In the records that follow, find the line containing "camera: 30 degrees left, 0 degrees up" and the line containing "(353, 258) = (634, 209): none -> red tree", then transcribe both and every line between them exactly, omitting pictures.
>>>>>
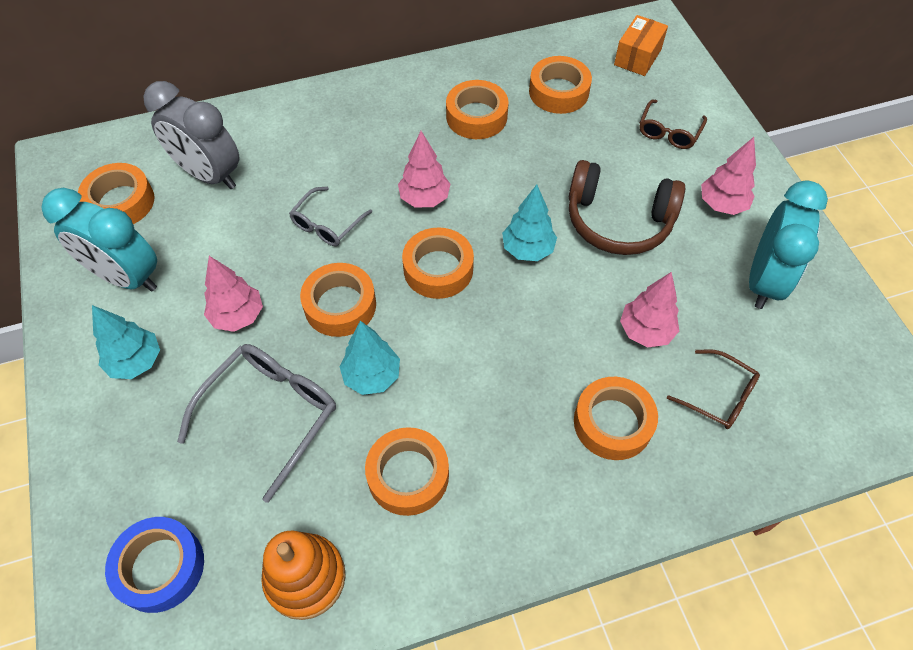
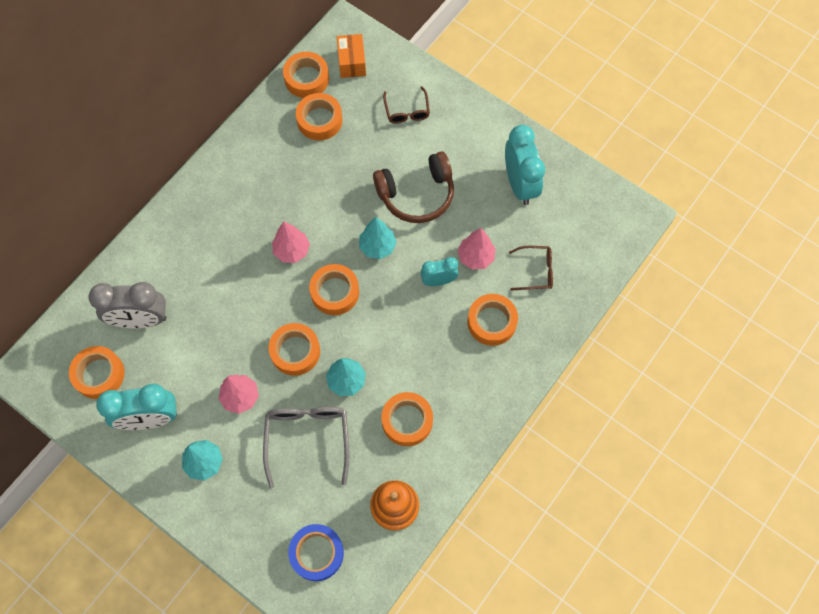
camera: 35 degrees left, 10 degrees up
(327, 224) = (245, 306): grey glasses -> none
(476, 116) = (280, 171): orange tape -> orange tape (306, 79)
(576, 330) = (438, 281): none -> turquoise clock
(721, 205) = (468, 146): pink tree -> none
<<<<<
>>>>>
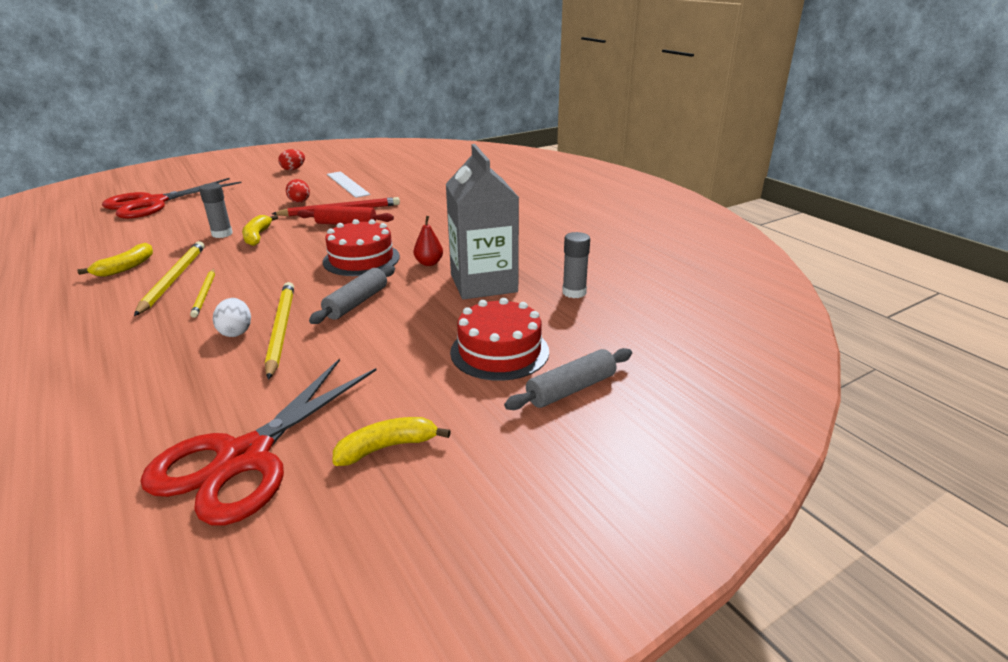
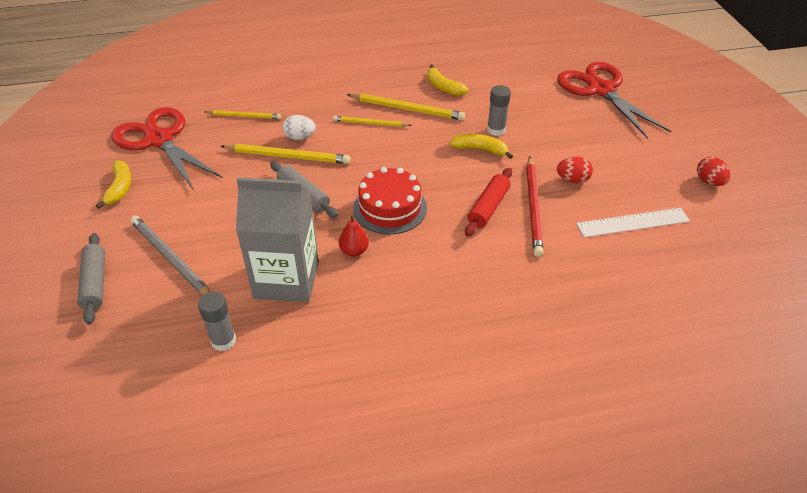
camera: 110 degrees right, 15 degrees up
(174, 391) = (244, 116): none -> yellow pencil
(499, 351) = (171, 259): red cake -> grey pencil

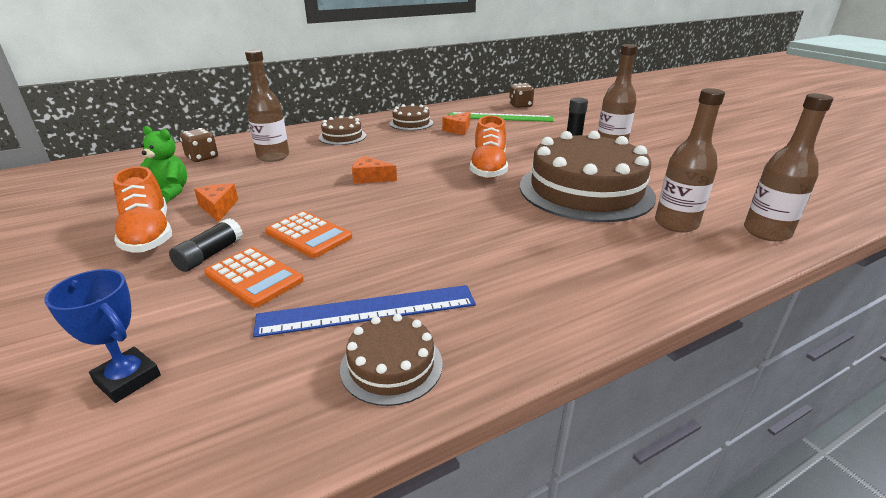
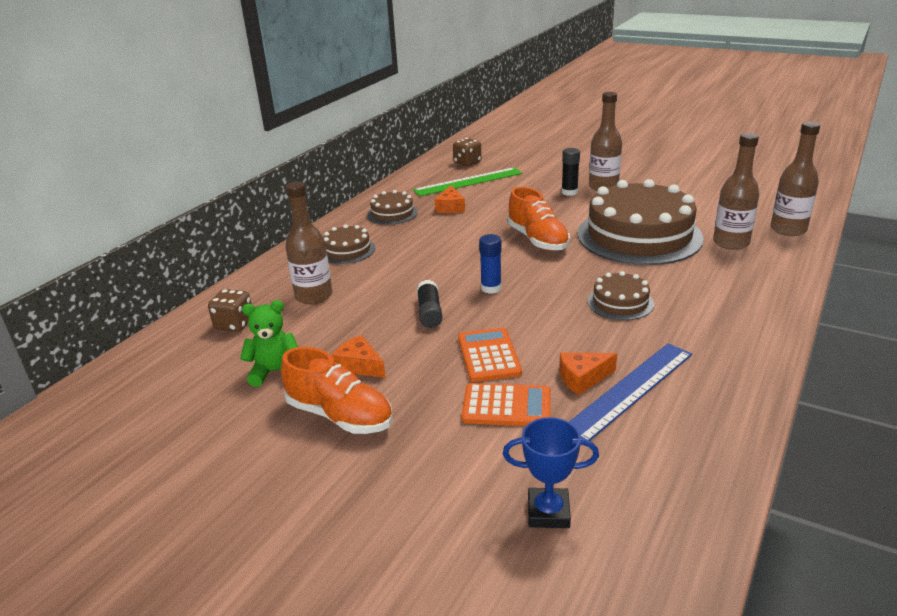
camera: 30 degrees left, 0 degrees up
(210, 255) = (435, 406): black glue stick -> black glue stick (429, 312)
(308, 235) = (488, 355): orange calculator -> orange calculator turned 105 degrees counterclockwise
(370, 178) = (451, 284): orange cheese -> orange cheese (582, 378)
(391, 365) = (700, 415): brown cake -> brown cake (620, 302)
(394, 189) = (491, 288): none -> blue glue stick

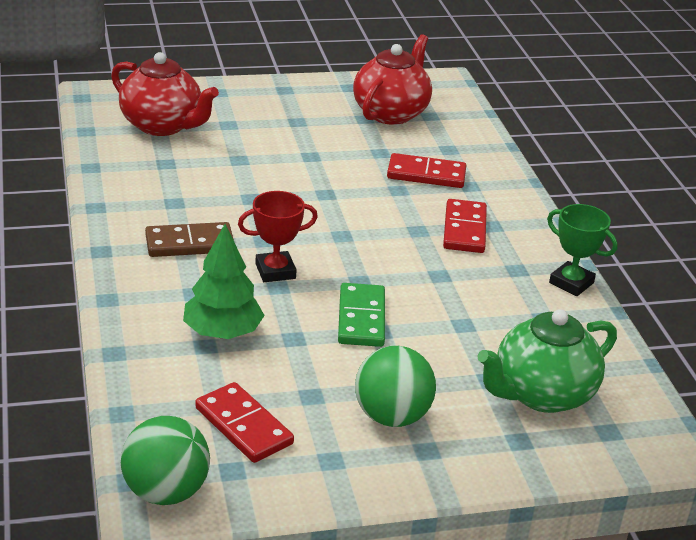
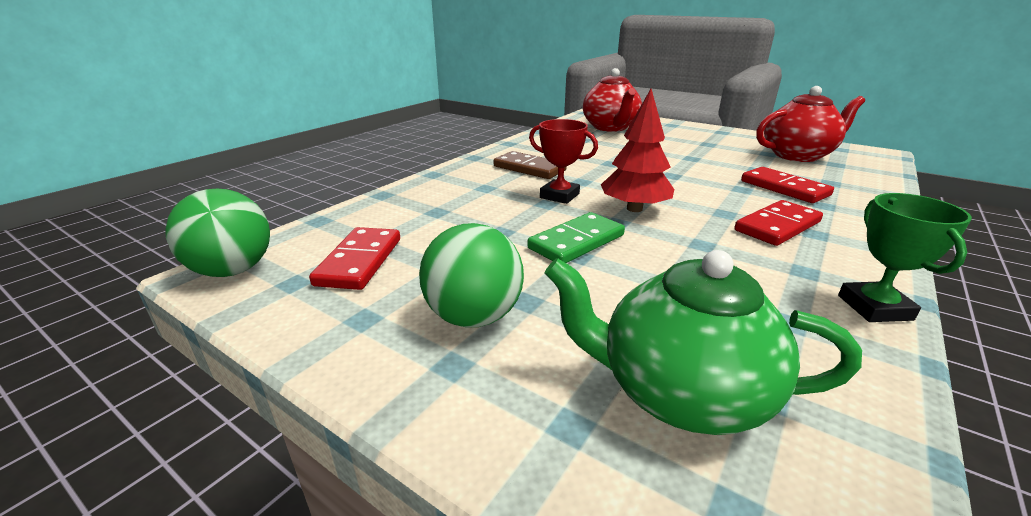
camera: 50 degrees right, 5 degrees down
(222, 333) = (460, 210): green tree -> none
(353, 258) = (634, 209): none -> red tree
<<<<<
### Answer below
camera: 30 degrees left, 0 degrees up
(210, 255) = (435, 406): black glue stick -> black glue stick (429, 312)
(308, 235) = (488, 355): orange calculator -> orange calculator turned 105 degrees counterclockwise
(370, 178) = (451, 284): orange cheese -> orange cheese (582, 378)
(391, 365) = (700, 415): brown cake -> brown cake (620, 302)
(394, 189) = (491, 288): none -> blue glue stick

camera: 50 degrees right, 5 degrees down
(222, 333) = (460, 210): green tree -> none
(353, 258) = (634, 209): none -> red tree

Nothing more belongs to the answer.